◆ PROBLEM TO WORK ON
Transcribe the data verbatim and drop its images.
[SUPPLIED DATA]
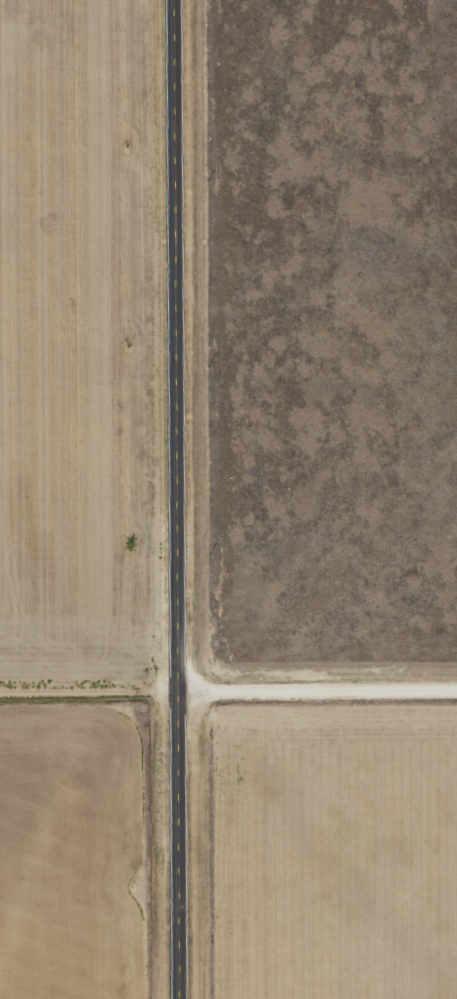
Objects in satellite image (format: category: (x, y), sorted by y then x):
road: (174, 499)
road: (315, 689)
road: (87, 692)

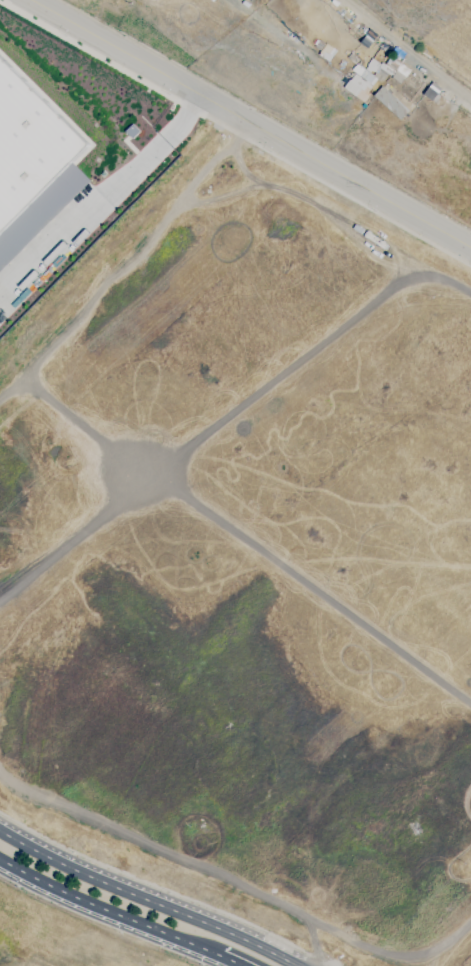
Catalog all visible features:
building: (127, 0)
road: (408, 51)
building: (396, 70)
building: (360, 78)
building: (390, 102)
road: (249, 126)
road: (236, 132)
building: (33, 151)
road: (100, 197)
building: (0, 268)
road: (158, 886)
road: (147, 899)
road: (107, 911)
road: (324, 959)
road: (228, 961)
road: (332, 962)

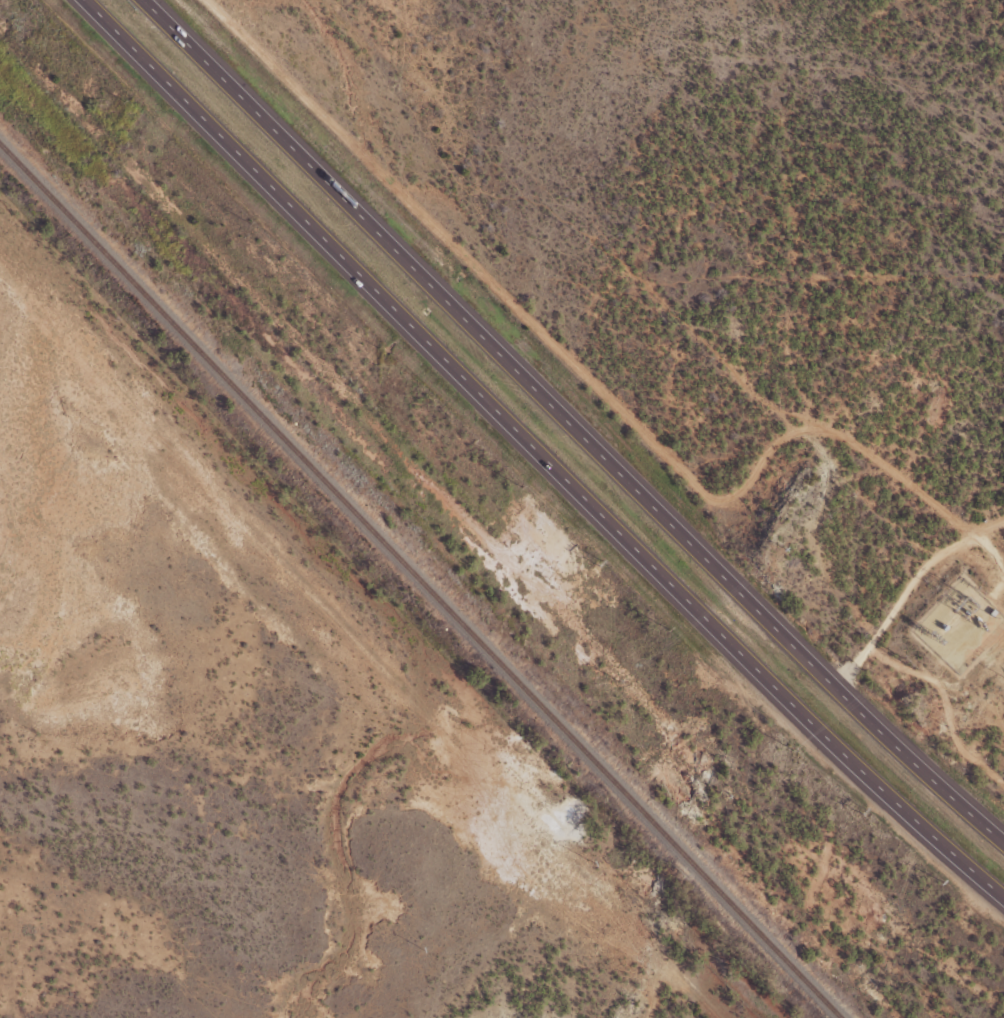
[/SUPPLIED DATA]
◆ RESPONSE AREA
Objects in satellite image (format: category: (x, y), sorted by y then x):
road: (174, 499)
road: (315, 689)
road: (87, 692)

Catalog all visible features:
building: (127, 0)
road: (408, 51)
building: (396, 70)
building: (360, 78)
building: (390, 102)
road: (249, 126)
road: (236, 132)
building: (33, 151)
road: (100, 197)
building: (0, 268)
road: (158, 886)
road: (147, 899)
road: (107, 911)
road: (324, 959)
road: (228, 961)
road: (332, 962)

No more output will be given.